▶ _EXERCISE PROMPT_
Please reproduce the rows starting at the first one and ending at the line containing "tablespoon [688, 1609]", swapping "center point" for "midpoint" and keeping everything else unchanged. Omit the pictures from your answer.

▶ _INPUT_
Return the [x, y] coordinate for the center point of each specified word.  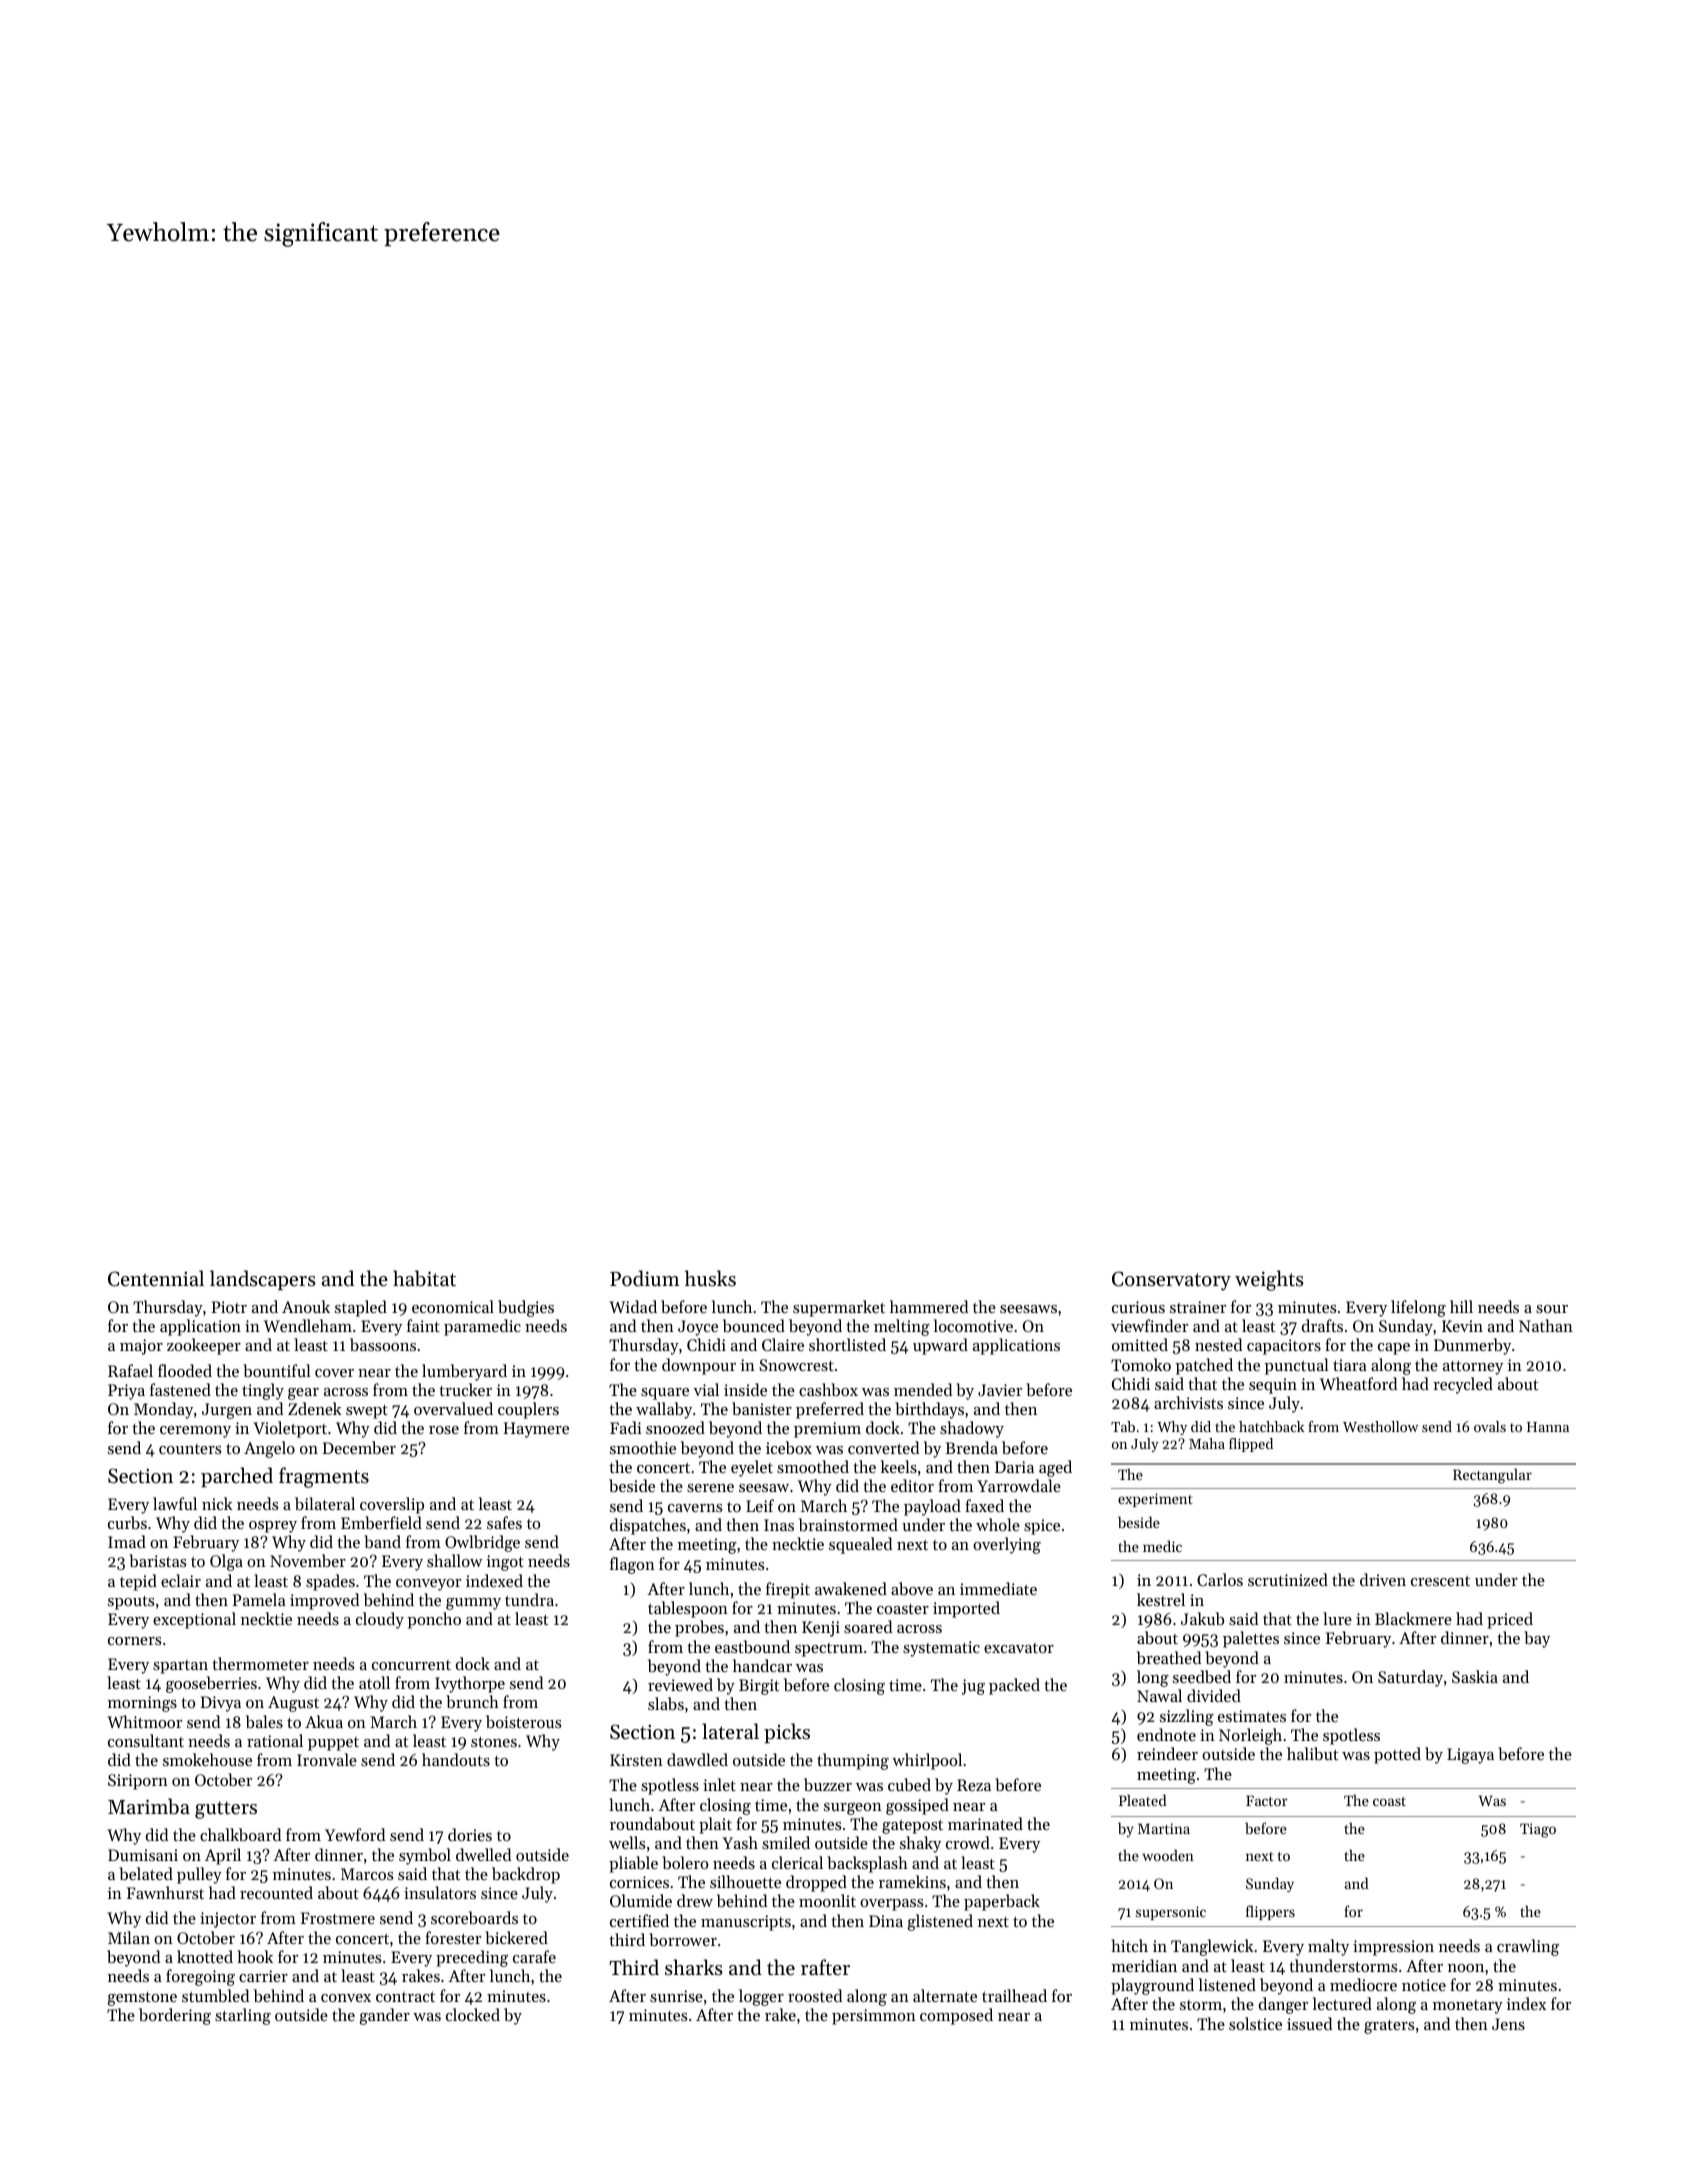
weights [1269, 1280]
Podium [645, 1278]
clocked [473, 2014]
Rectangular [1492, 1476]
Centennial [156, 1278]
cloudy [380, 1620]
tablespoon [688, 1609]
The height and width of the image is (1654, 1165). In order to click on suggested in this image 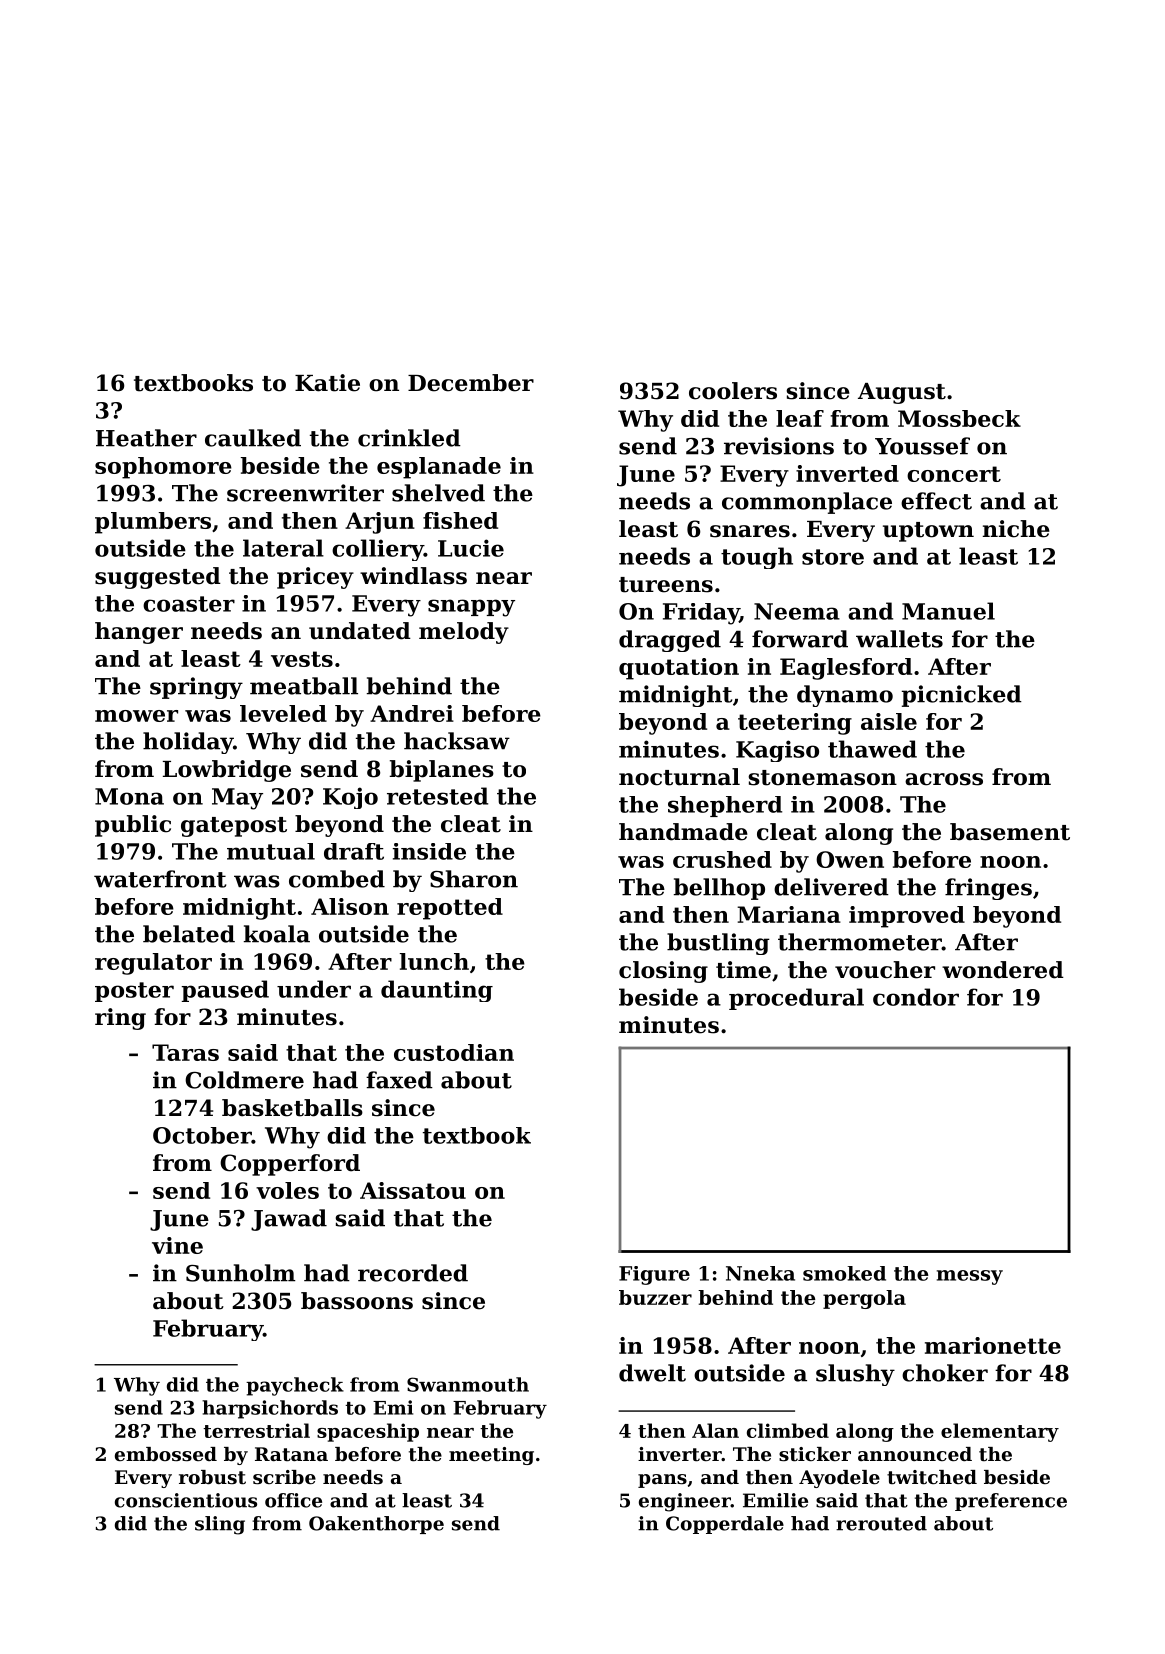, I will do `click(158, 578)`.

▶ _TASK SOLUTION_
Return the [x, y] coordinate for the midpoint of each specified word.  
weights [1269, 1280]
Podium [645, 1278]
clocked [473, 2014]
Rectangular [1492, 1476]
Centennial [156, 1278]
cloudy [380, 1620]
tablespoon [688, 1609]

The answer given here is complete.